▶ **REQUIRED ACTION**
Beneath this line is the data. Output exactly the lines from the line with "none -> tan brick K4:L4 level 1" to the line with "none -> tan round brick I10 level 3", both ends included, and nothing more.

══════════════════════════════

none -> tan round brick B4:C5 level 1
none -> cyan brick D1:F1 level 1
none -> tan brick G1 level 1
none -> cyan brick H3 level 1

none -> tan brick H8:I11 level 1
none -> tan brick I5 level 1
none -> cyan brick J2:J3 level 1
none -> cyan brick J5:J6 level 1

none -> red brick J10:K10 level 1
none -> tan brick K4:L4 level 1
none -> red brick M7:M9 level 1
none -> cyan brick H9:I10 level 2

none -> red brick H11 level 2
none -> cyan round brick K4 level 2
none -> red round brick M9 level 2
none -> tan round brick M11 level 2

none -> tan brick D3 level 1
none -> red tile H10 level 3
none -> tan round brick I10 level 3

══════════════════════════════

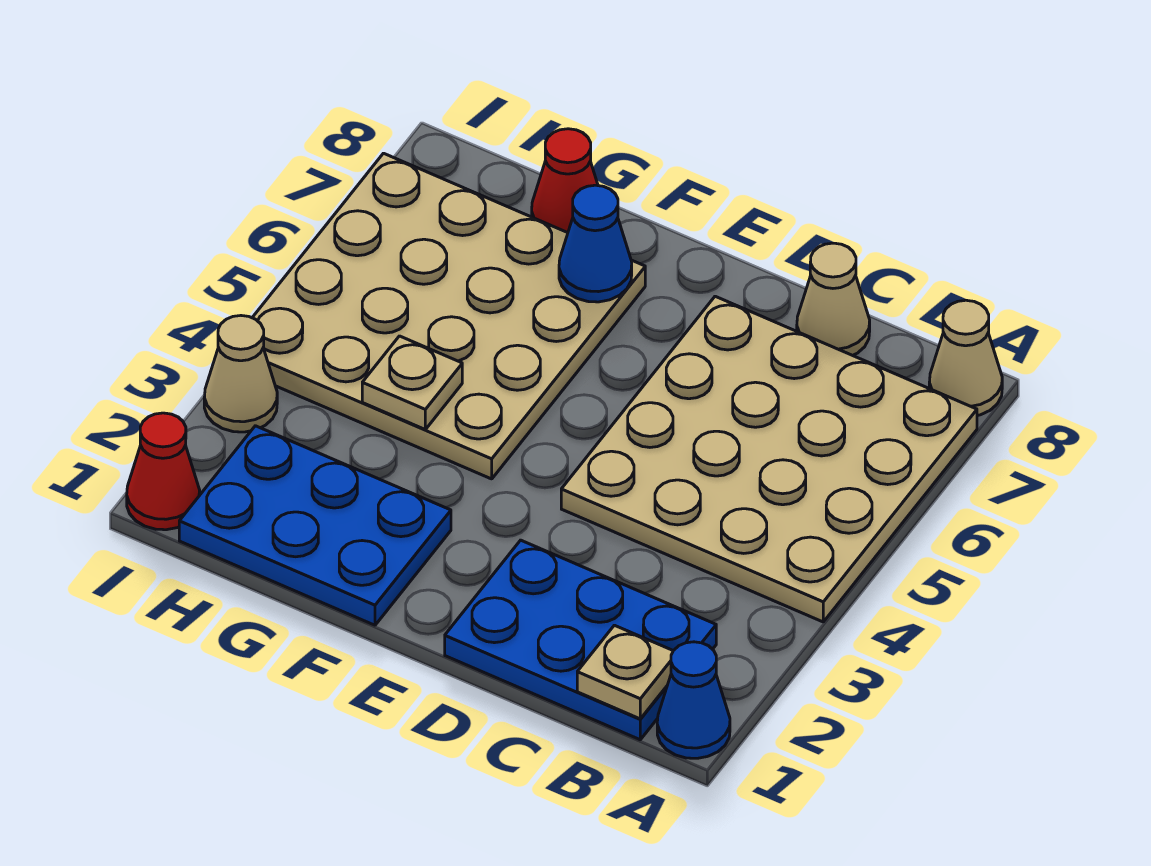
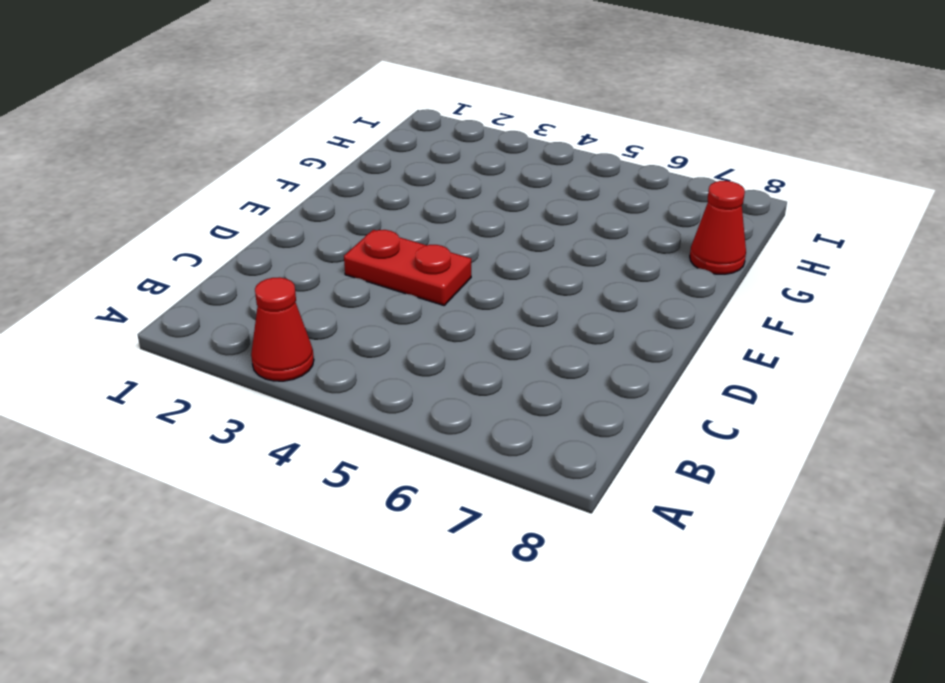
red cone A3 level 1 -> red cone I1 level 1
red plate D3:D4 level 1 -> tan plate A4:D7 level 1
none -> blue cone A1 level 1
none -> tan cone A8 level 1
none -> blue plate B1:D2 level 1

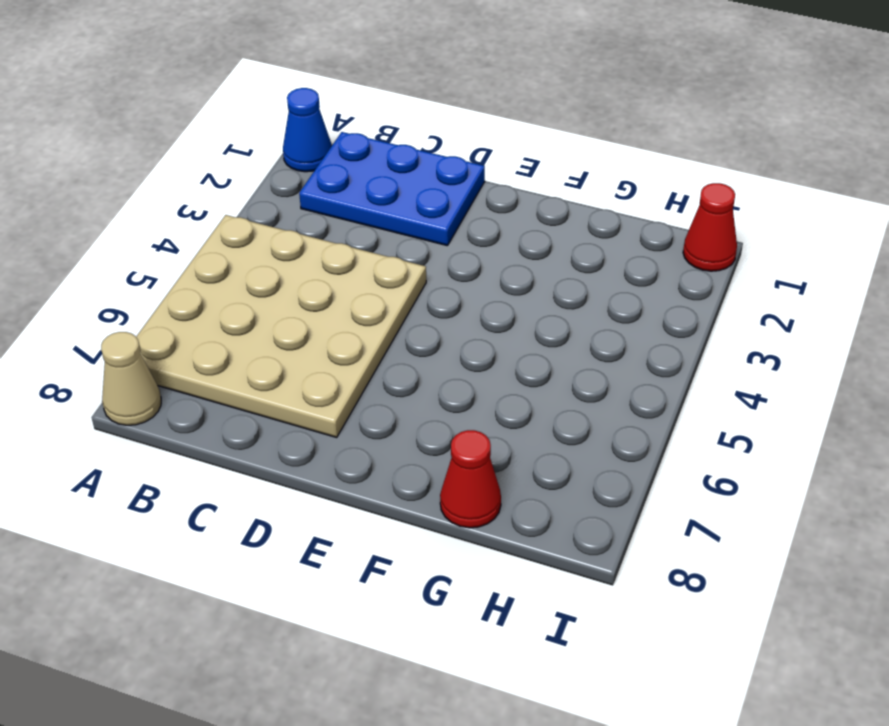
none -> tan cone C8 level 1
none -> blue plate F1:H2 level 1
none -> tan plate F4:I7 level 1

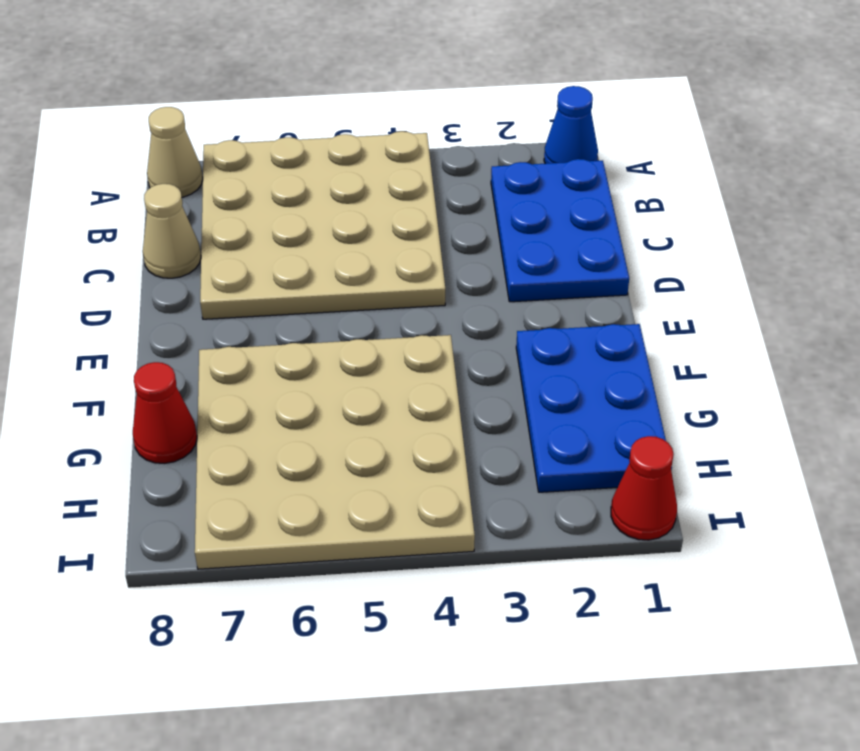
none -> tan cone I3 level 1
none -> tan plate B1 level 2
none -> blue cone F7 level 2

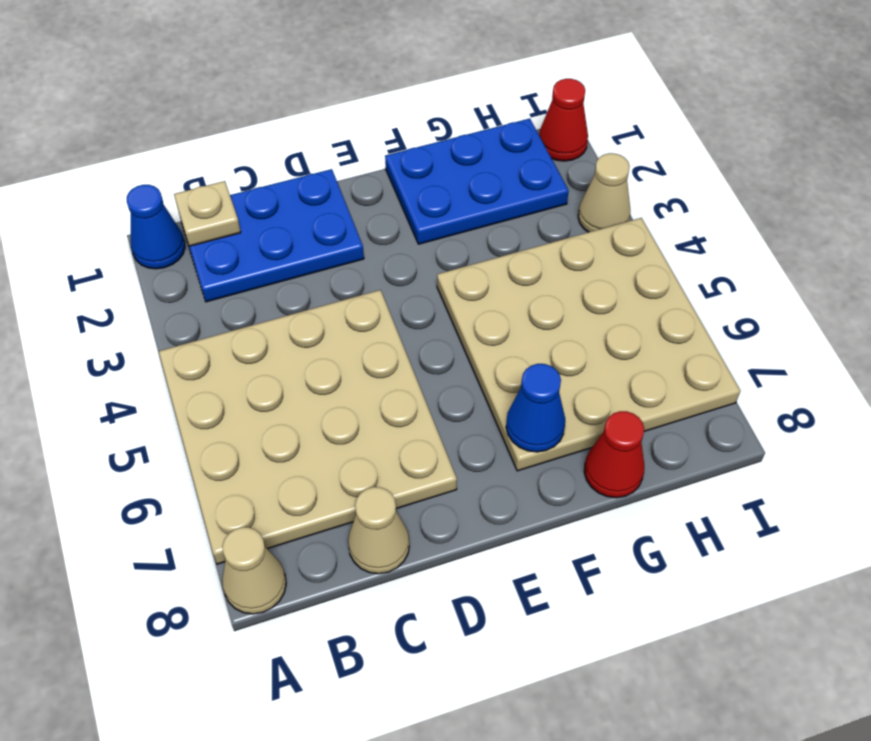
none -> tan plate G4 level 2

══════════════════════════════

▶ **ANSWER BOX**
none -> tan brick K4:L4 level 1
none -> red brick M7:M9 level 1
none -> cyan brick H9:I10 level 2

none -> red brick H11 level 2
none -> cyan round brick K4 level 2
none -> red round brick M9 level 2
none -> tan round brick M11 level 2

none -> tan brick D3 level 1
none -> red tile H10 level 3
none -> tan round brick I10 level 3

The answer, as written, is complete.